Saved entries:
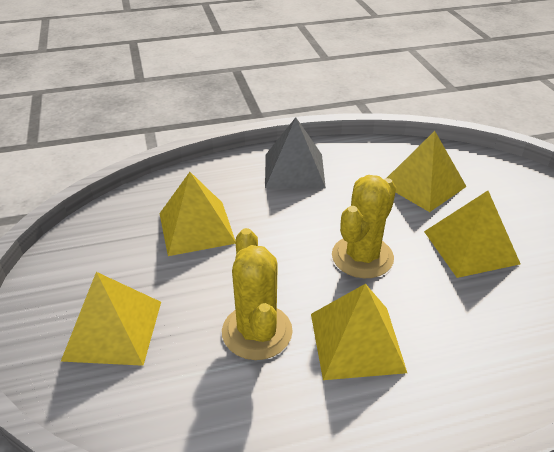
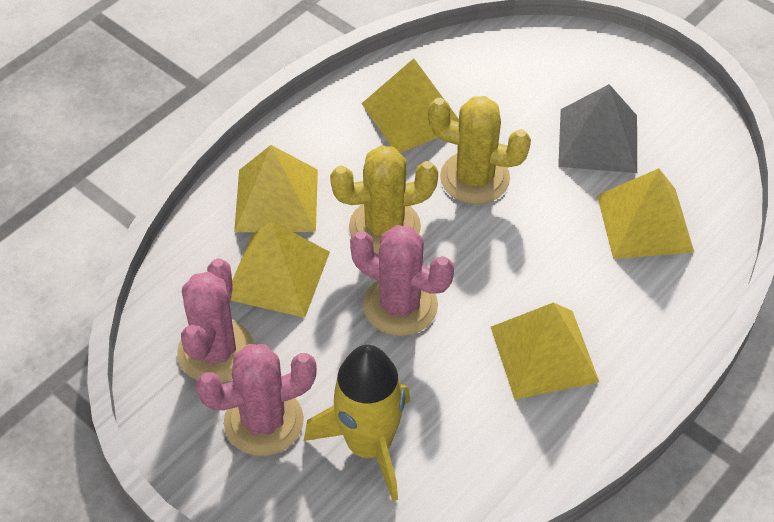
pink cactus: none = 0 -> [177,258,254,383] [196,344,317,456] [350,225,454,336] = 3
yellow rocket: none = 0 -> [304,345,410,502] = 1

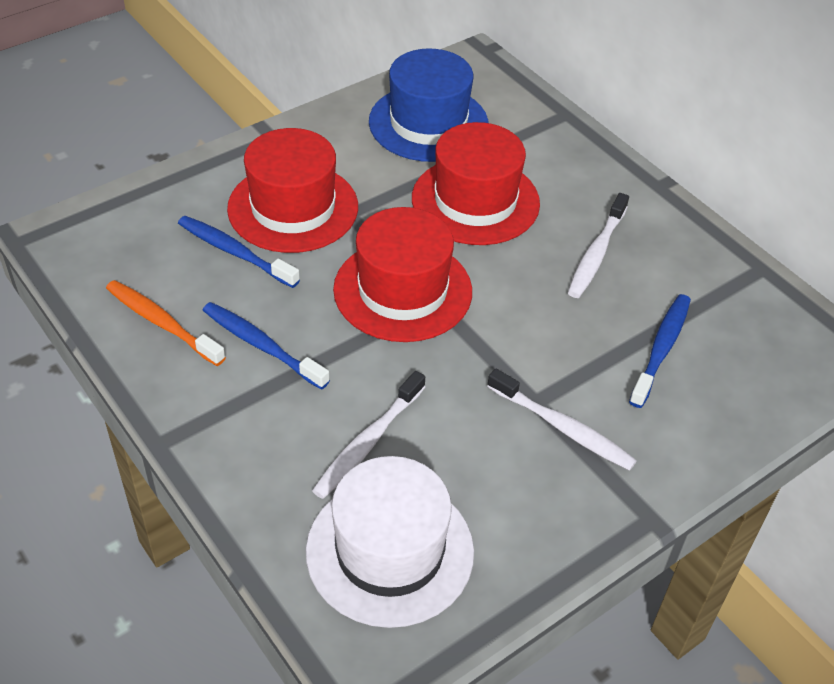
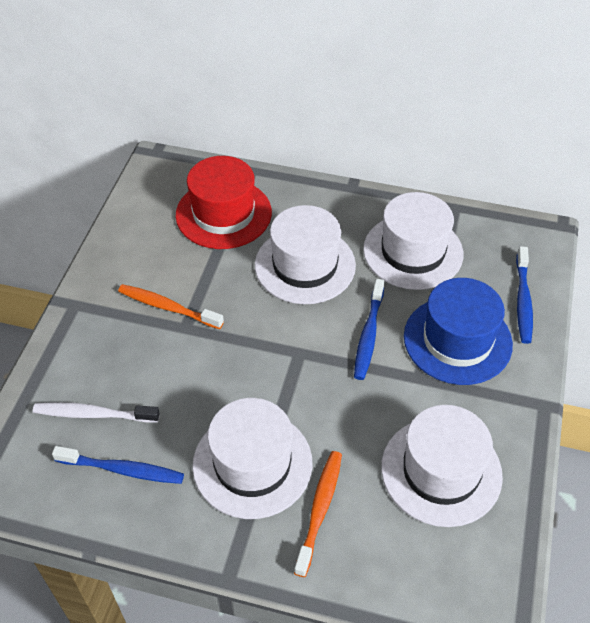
orange toothbrush: [106,280,226,366] = 1 -> [118,284,224,329] [294,451,342,577] = 2
red hat: [227,128,358,253] [333,207,472,342] [412,122,540,245] = 3 -> [176,156,272,249] = 1
white hat: [306,456,474,628] = 1 -> [193,398,313,519] [255,205,356,304] [363,192,463,290] [381,405,503,527] = 4
white toothbrush: [312,371,425,499] [487,369,637,471] [568,193,629,298] = 3 -> [33,402,160,422] = 1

▶ _Task to carry out_
Determine how many lines of the entries contain the string "toothbrush", and reply with nothing but the number.

▶ _Output for this exercise_
2